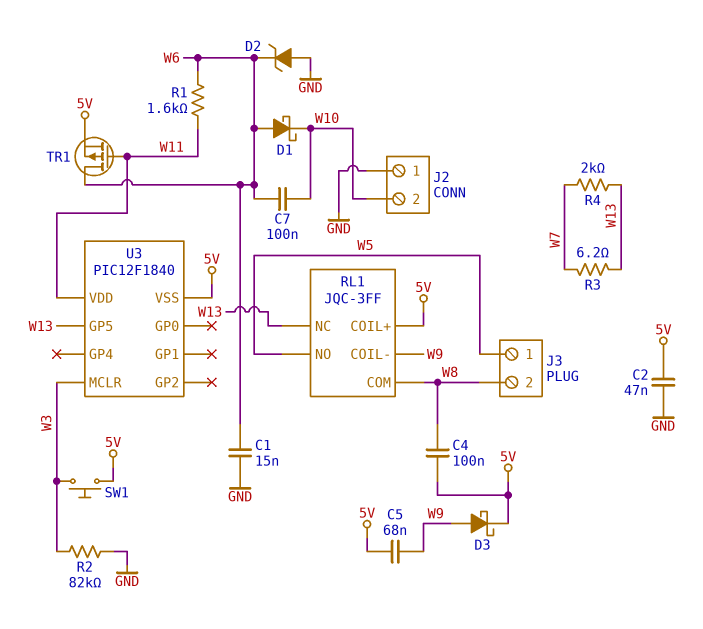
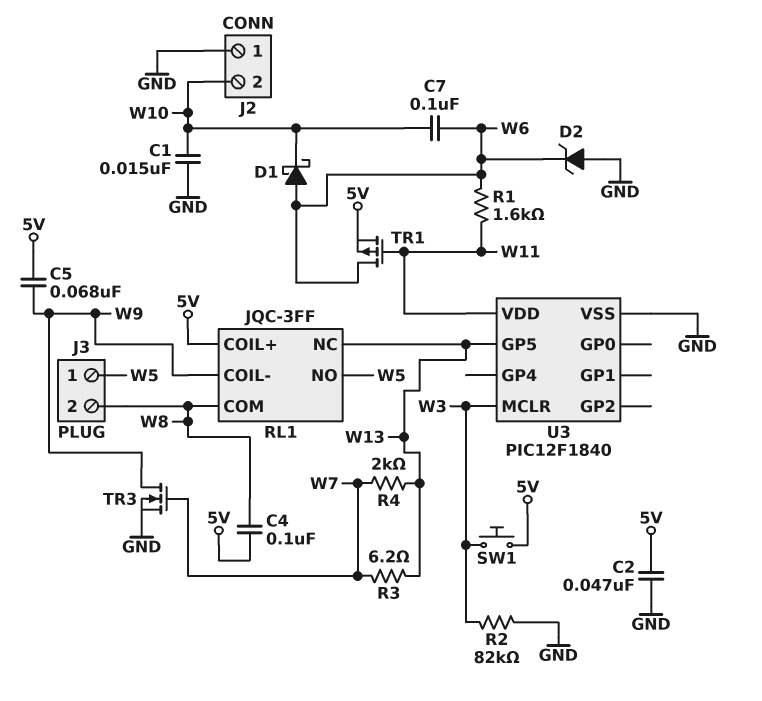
C1: 15nF (GND, W6) -> 15nF (GND, W10)
D3: schottky (A W9, K 5V) -> none
TR3: none -> NMOS (G W7, D W9, S GND)
U3 pin VSS: 5V -> GND

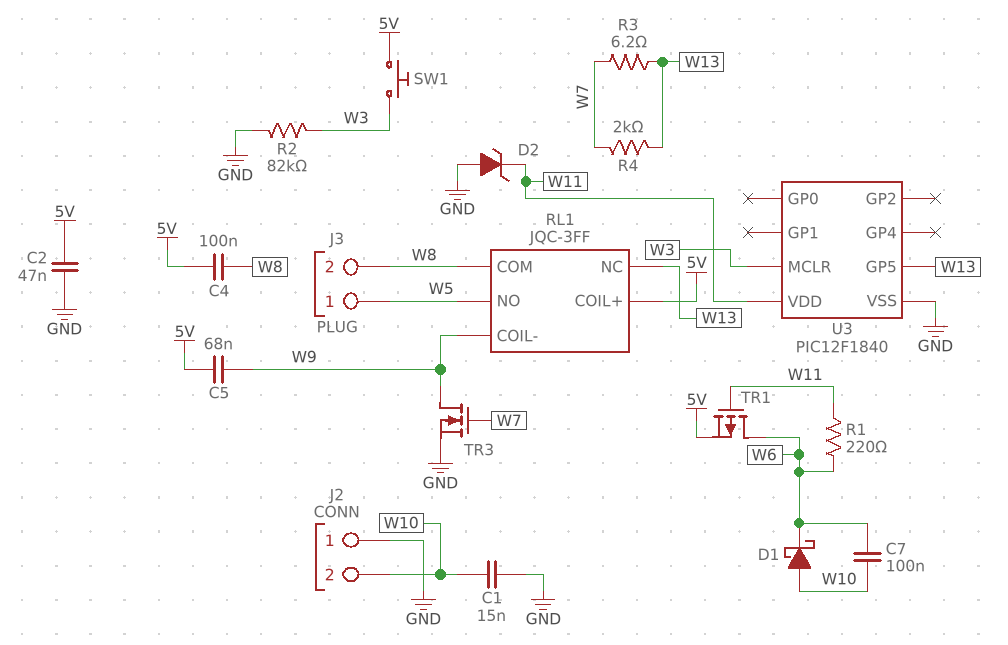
D1: schottky (A W6, K W10) -> schottky (A W10, K W6)
D2: zener (A GND, K W6) -> zener (A GND, K W11)
R1: 1.6k (W6, W11) -> 220 (W6, W11)

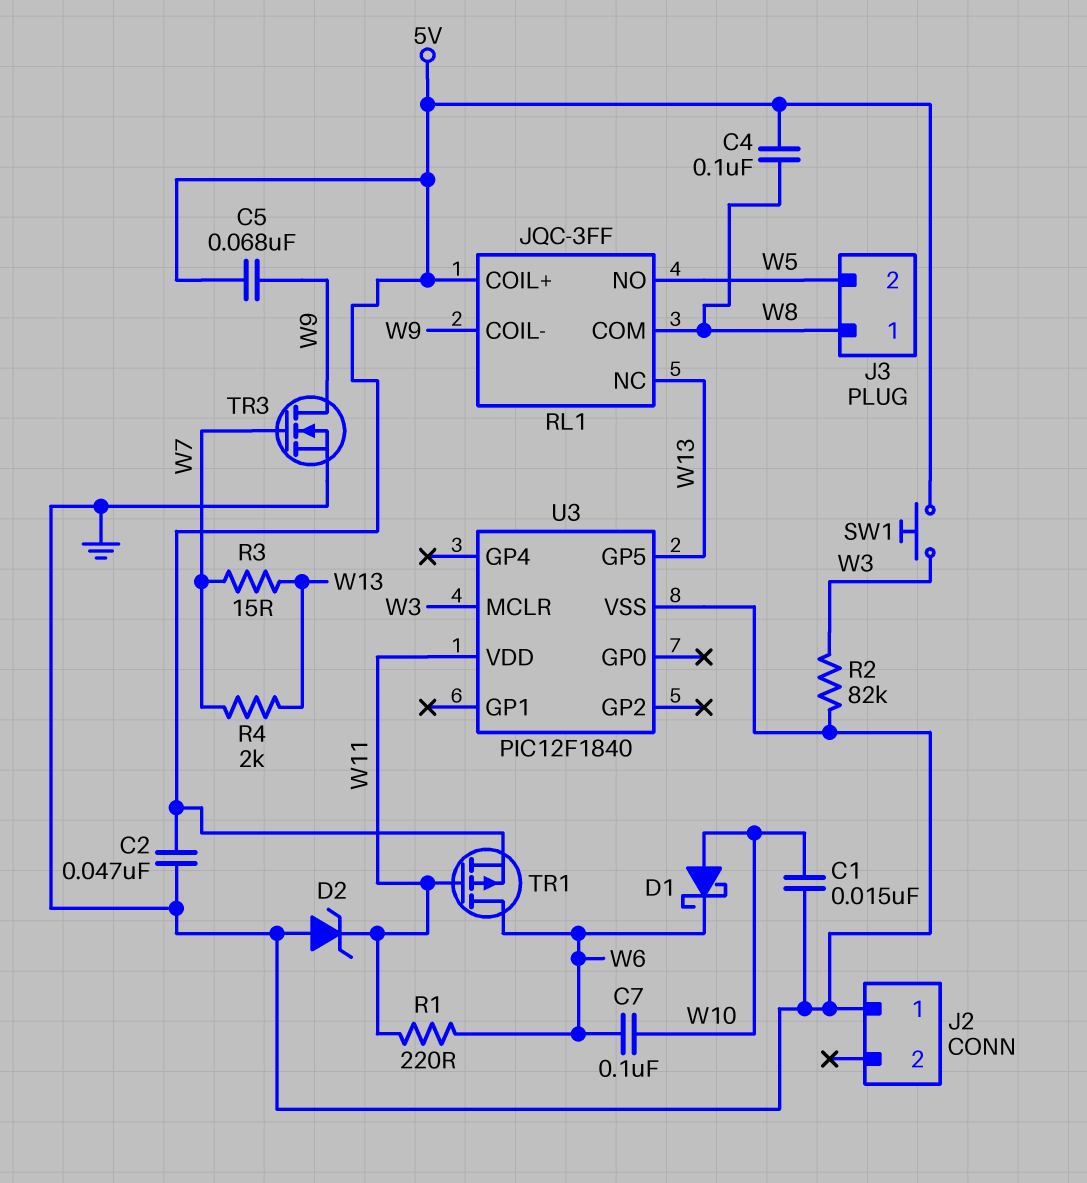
J2 pin 2: W10 -> none
J3 pin 1: W5 -> W8
J3 pin 2: W8 -> W5
R3: 6.2 (W7, W13) -> 15 (W7, W13)

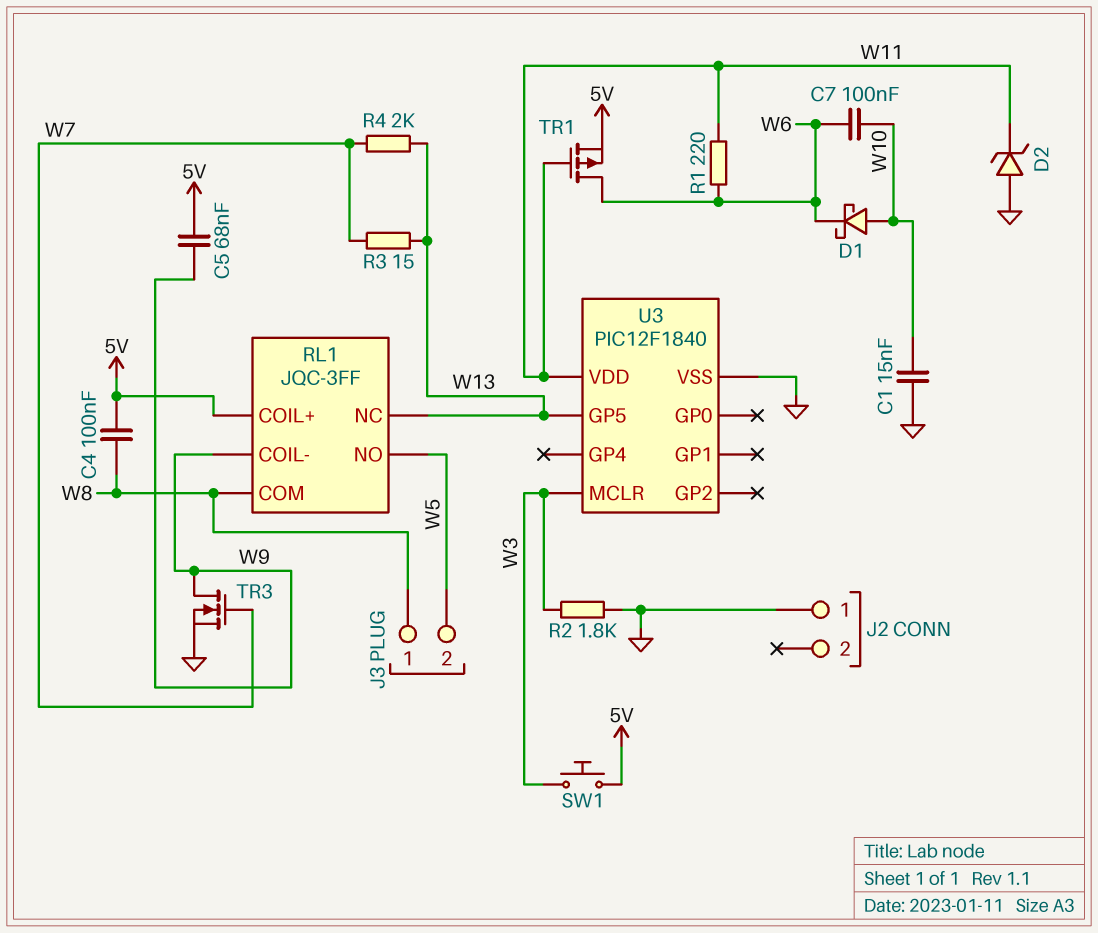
C2: 47nF (5V, GND) -> none
R2: 82k (GND, W3) -> 1.8k (GND, W3)

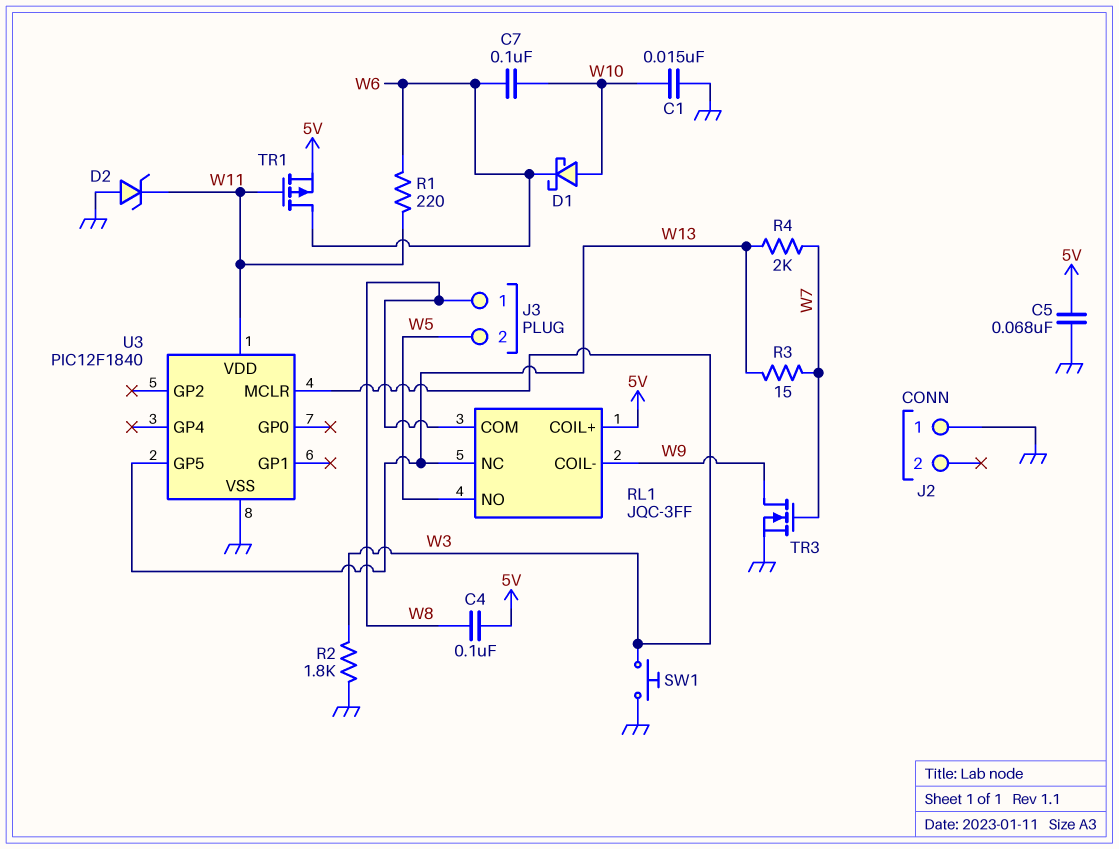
C5: 68nF (5V, W9) -> 68nF (5V, GND)
SW1: button (5V, W3) -> button (GND, W3)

------------------------------------

Your reply should consist of one number: how many lines in the entries contain the string "schottky".

### Solution for this task
2